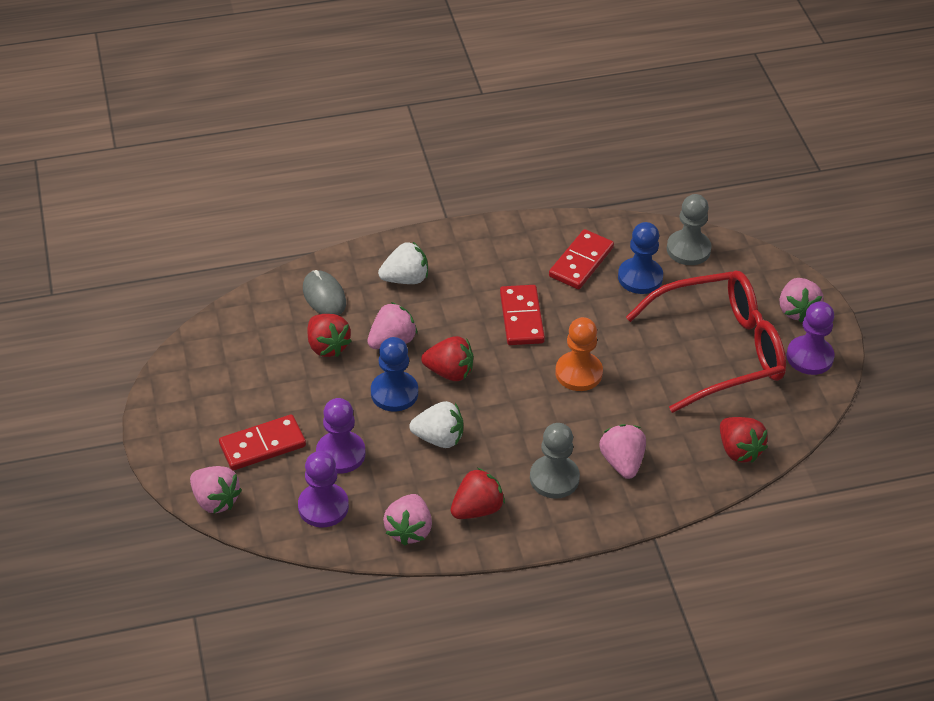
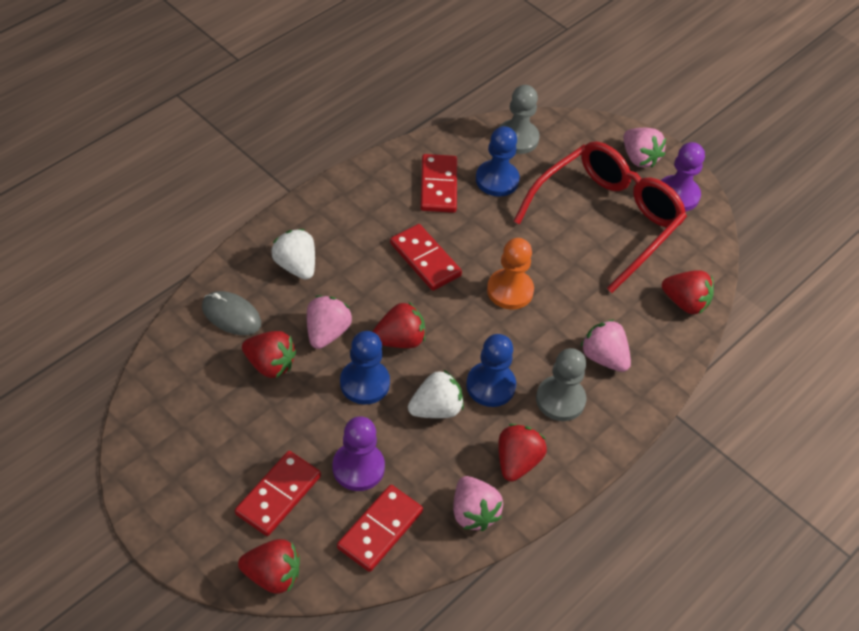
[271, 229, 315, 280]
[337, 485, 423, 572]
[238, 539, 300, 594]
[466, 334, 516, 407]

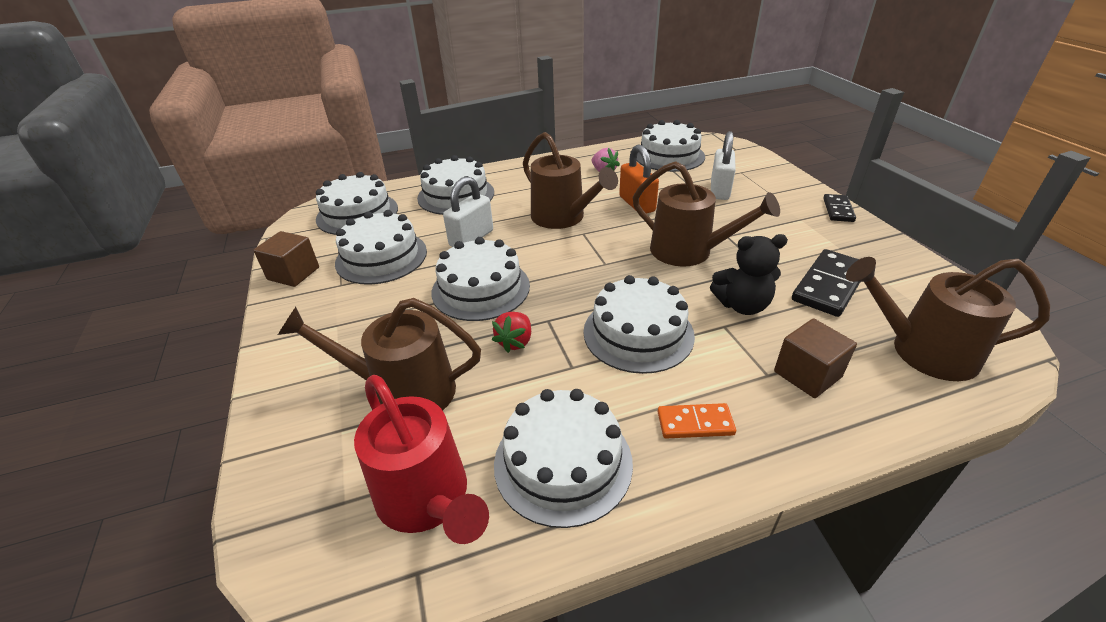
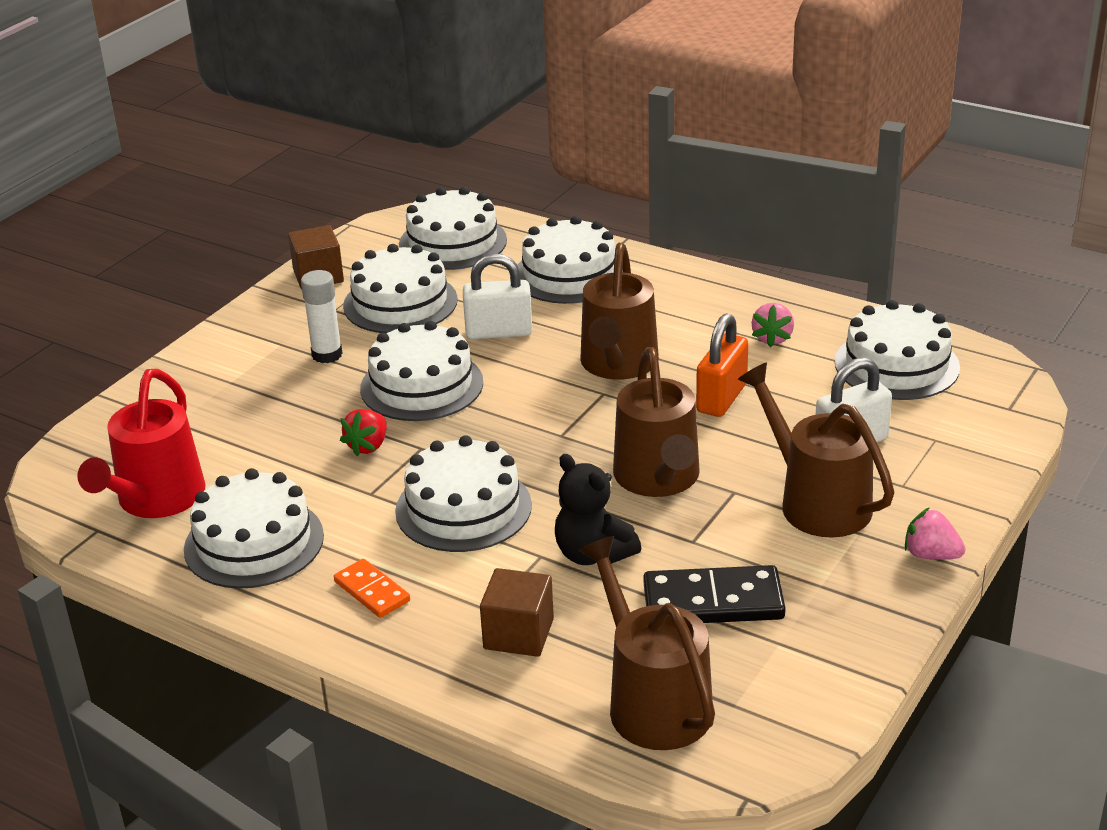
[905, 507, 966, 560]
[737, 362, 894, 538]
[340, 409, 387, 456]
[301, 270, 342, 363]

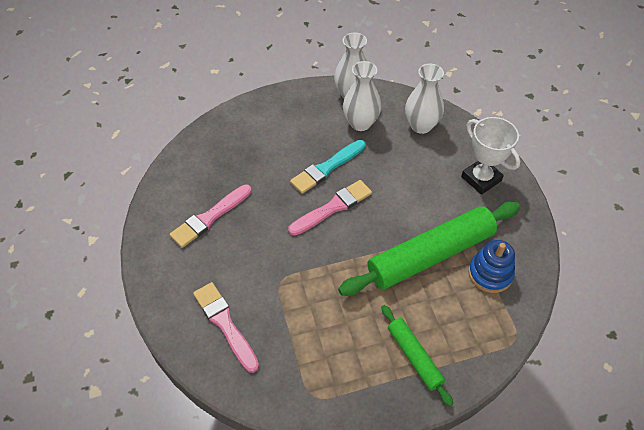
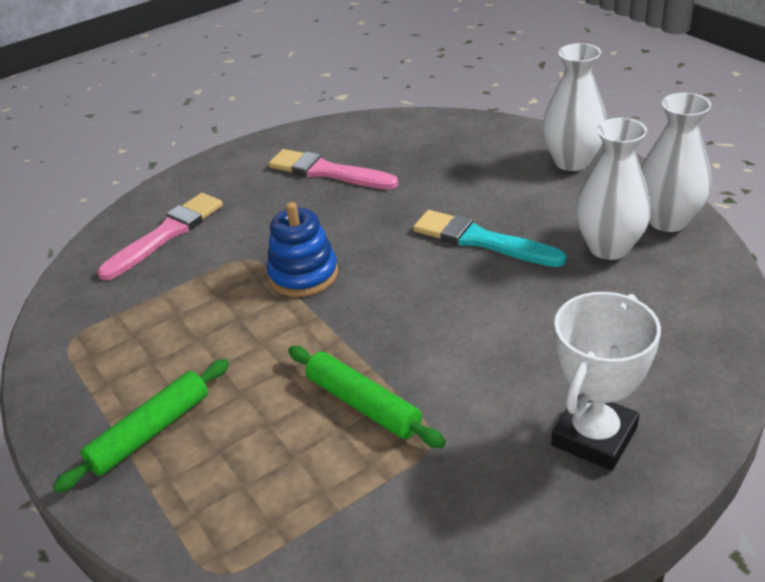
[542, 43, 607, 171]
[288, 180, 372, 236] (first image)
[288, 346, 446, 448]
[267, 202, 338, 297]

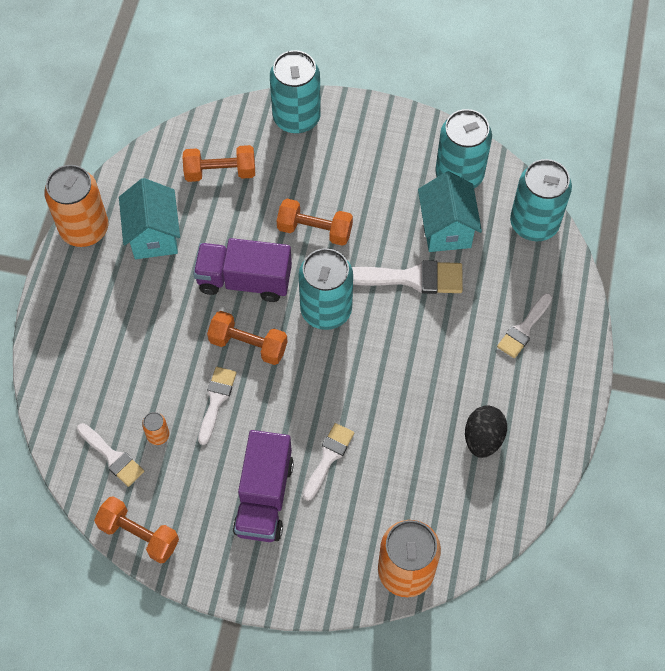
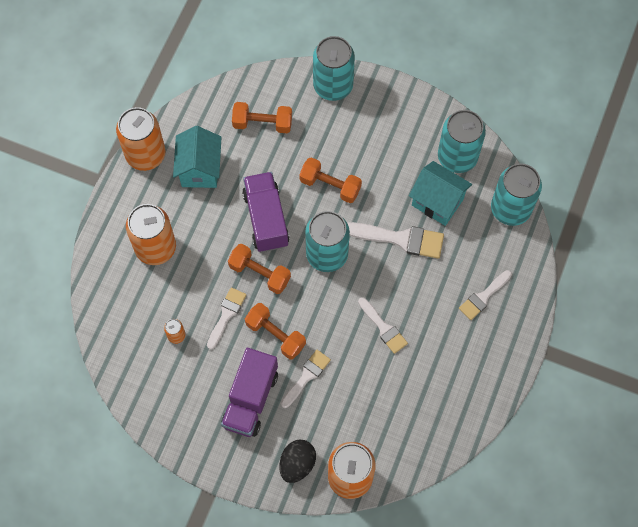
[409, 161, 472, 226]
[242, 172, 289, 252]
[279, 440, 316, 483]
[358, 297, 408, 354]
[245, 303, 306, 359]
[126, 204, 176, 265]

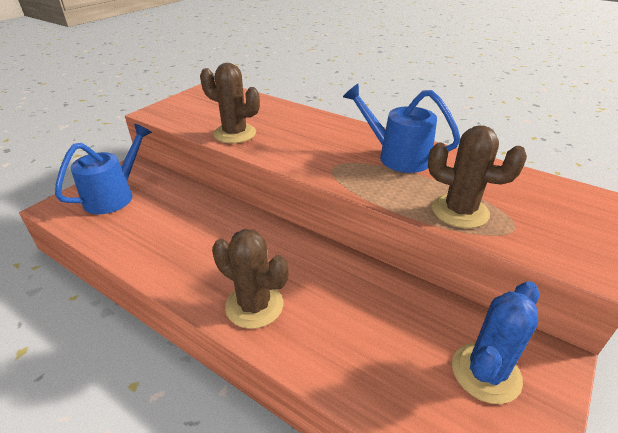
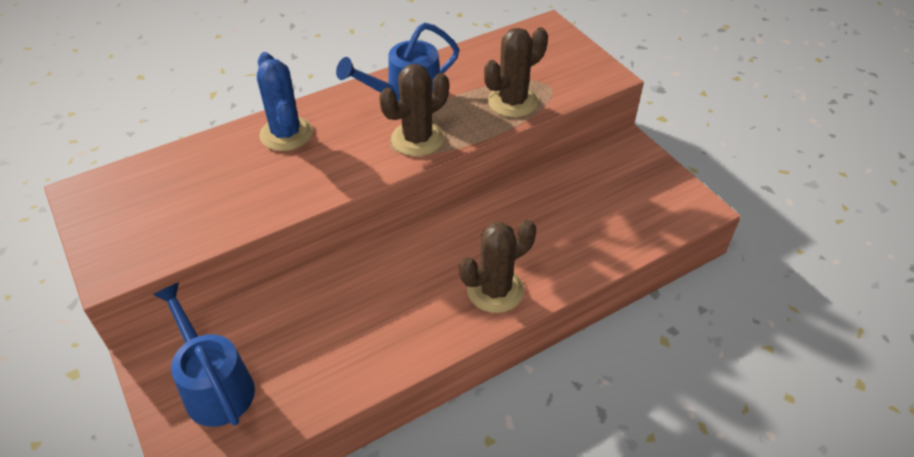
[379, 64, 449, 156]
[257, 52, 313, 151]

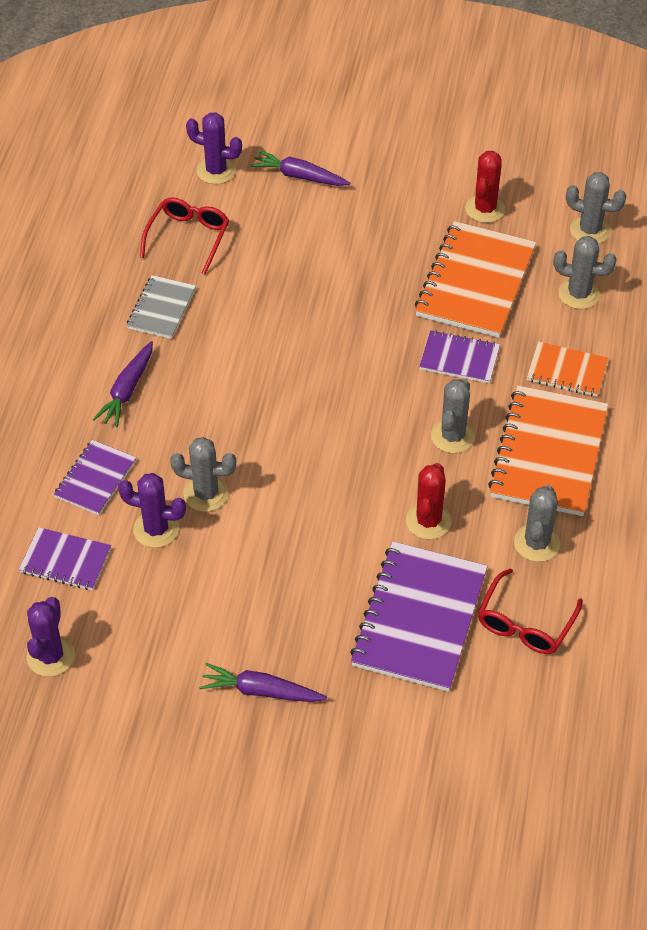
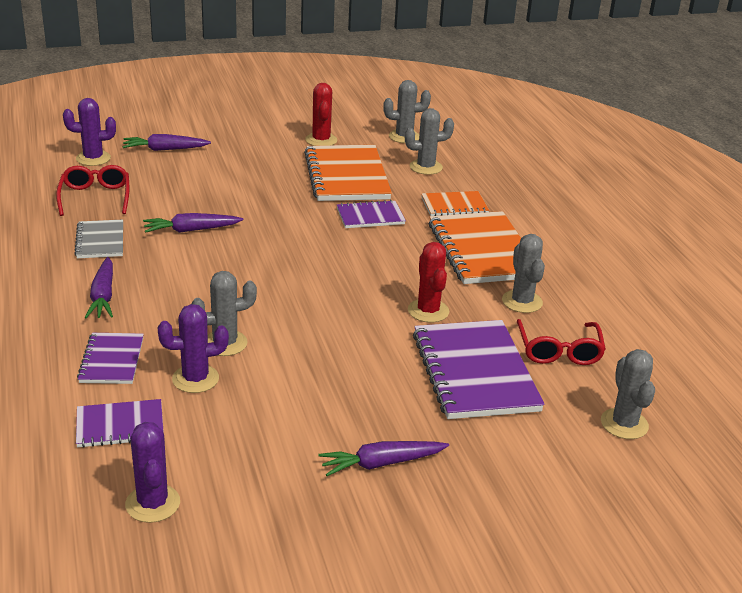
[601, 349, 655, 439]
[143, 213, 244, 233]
━━━━━━━━━━━━━━━━
• [WHAT IS NEEDED] Each line of the material above should be set down exactly, with no pictures.

• [TASK ANSWER]
[271, 229, 315, 280]
[337, 485, 423, 572]
[238, 539, 300, 594]
[466, 334, 516, 407]

[905, 507, 966, 560]
[737, 362, 894, 538]
[340, 409, 387, 456]
[301, 270, 342, 363]

[542, 43, 607, 171]
[288, 180, 372, 236] (first image)
[288, 346, 446, 448]
[267, 202, 338, 297]

[409, 161, 472, 226]
[242, 172, 289, 252]
[279, 440, 316, 483]
[358, 297, 408, 354]
[245, 303, 306, 359]
[126, 204, 176, 265]

[379, 64, 449, 156]
[257, 52, 313, 151]

[601, 349, 655, 439]
[143, 213, 244, 233]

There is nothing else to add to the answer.